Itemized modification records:
/---
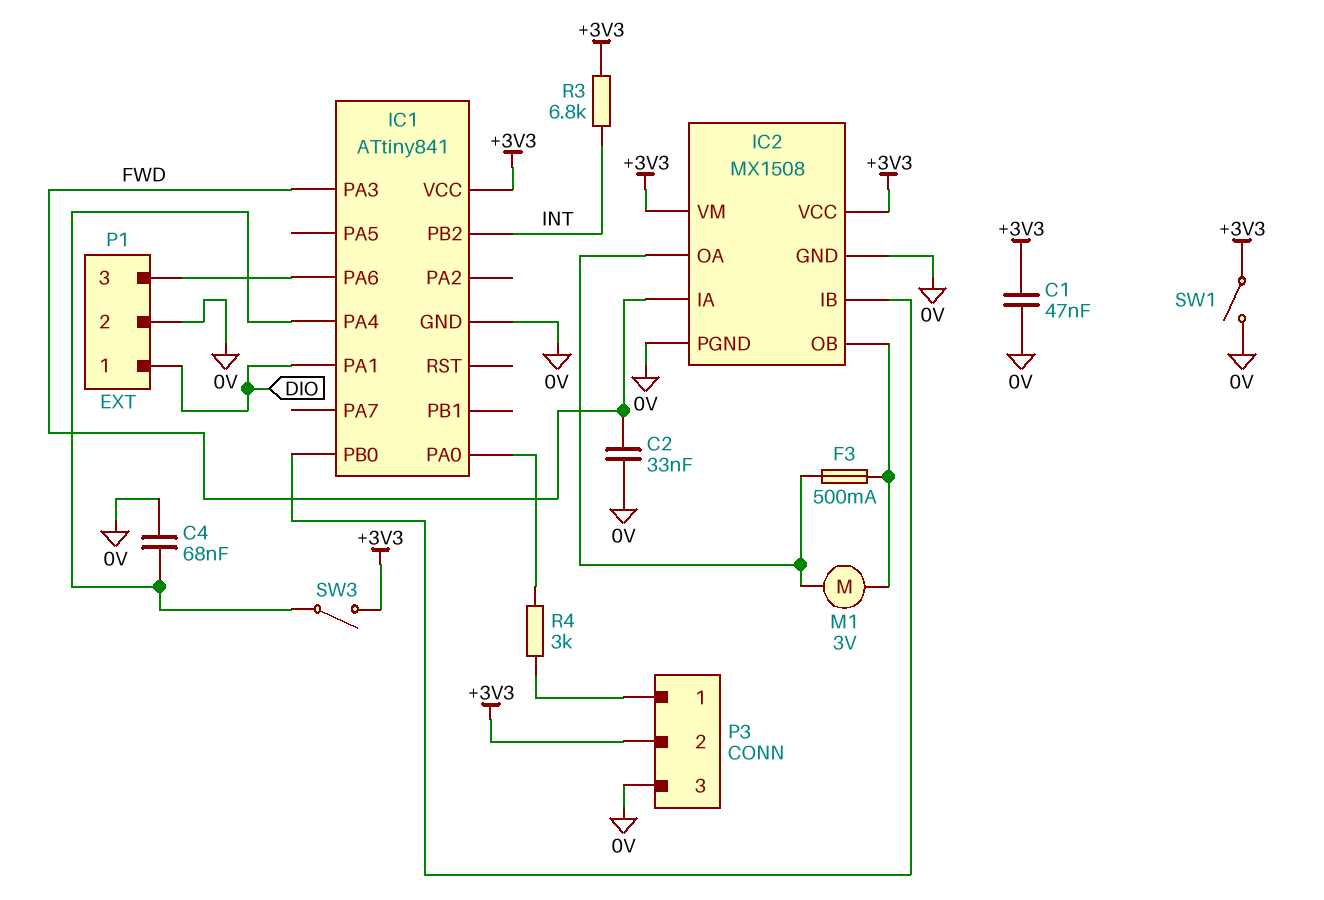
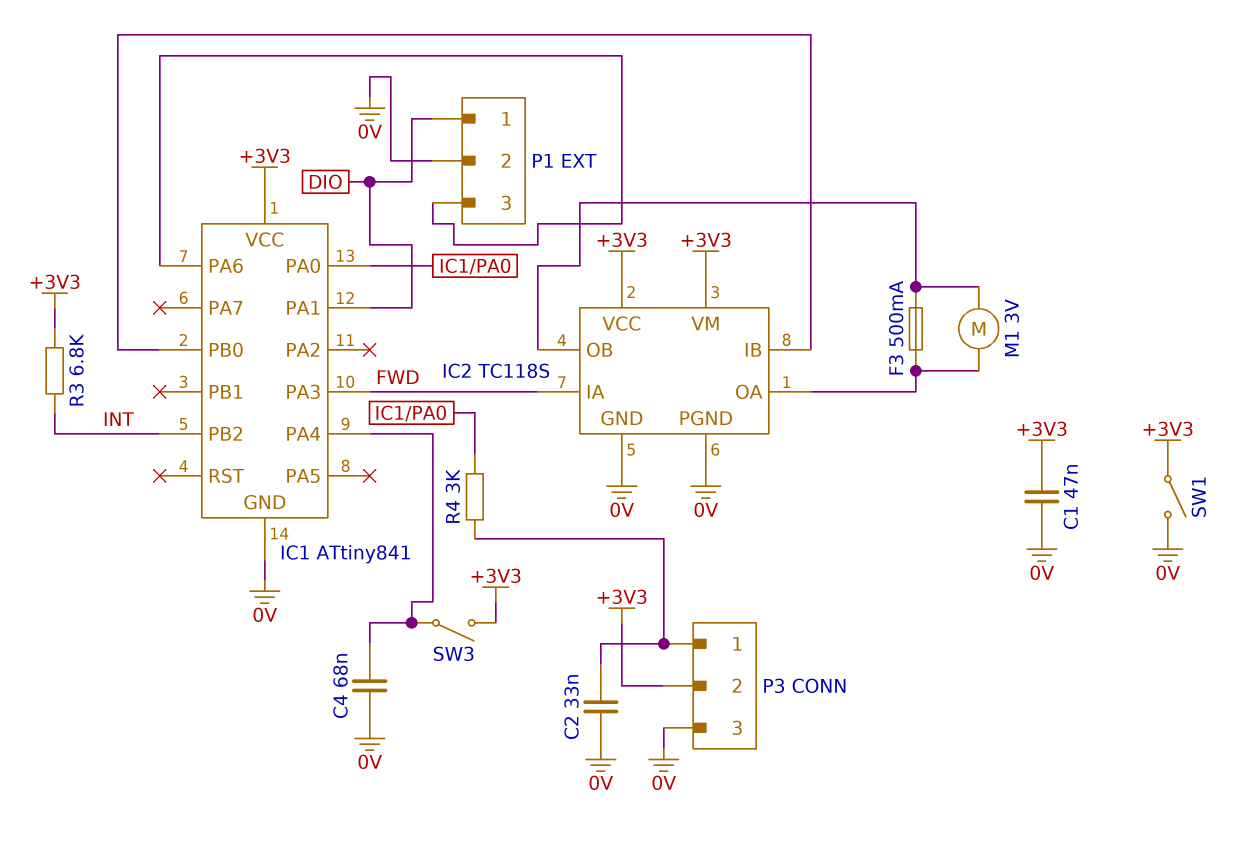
C2: 33nF (0V, FWD) -> 33nF (0V, P3/1)
IC2: MX1508 -> TC118S

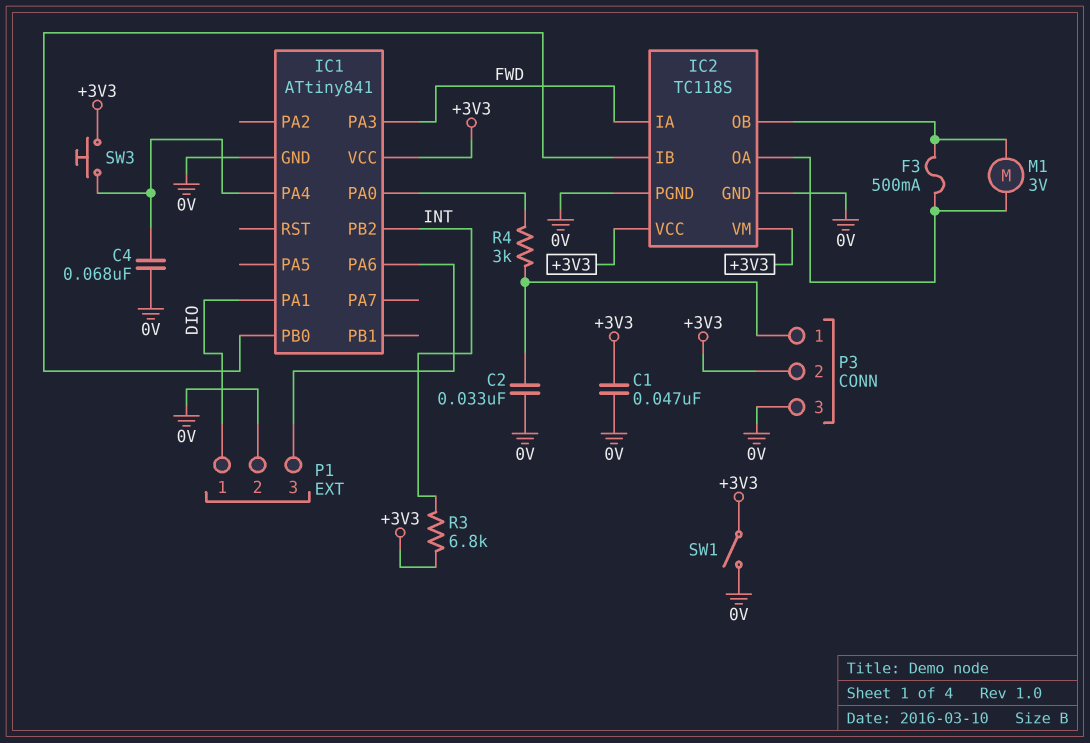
SW3: switch (+3V3, IC1/PA4) -> button (+3V3, IC1/PA4)

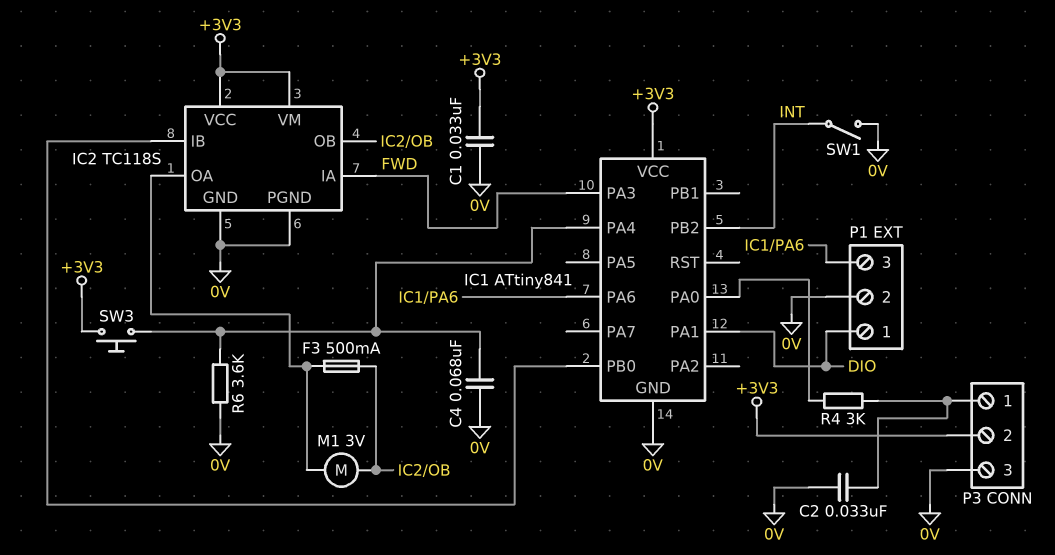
C1: 47nF (+3V3, 0V) -> 33nF (+3V3, 0V)
R3: 6.8k (+3V3, INT) -> none
R6: none -> 3.6k (0V, IC1/PA4)
SW1: switch (+3V3, 0V) -> switch (0V, INT)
\---
**Task to carry out**. An unchanged copy of the data, images excluded, is all that should be given.

**Answer to the exercise**.
C2: 33nF (0V, FWD) -> 33nF (0V, P3/1)
IC2: MX1508 -> TC118S

SW3: switch (+3V3, IC1/PA4) -> button (+3V3, IC1/PA4)

C1: 47nF (+3V3, 0V) -> 33nF (+3V3, 0V)
R3: 6.8k (+3V3, INT) -> none
R6: none -> 3.6k (0V, IC1/PA4)
SW1: switch (+3V3, 0V) -> switch (0V, INT)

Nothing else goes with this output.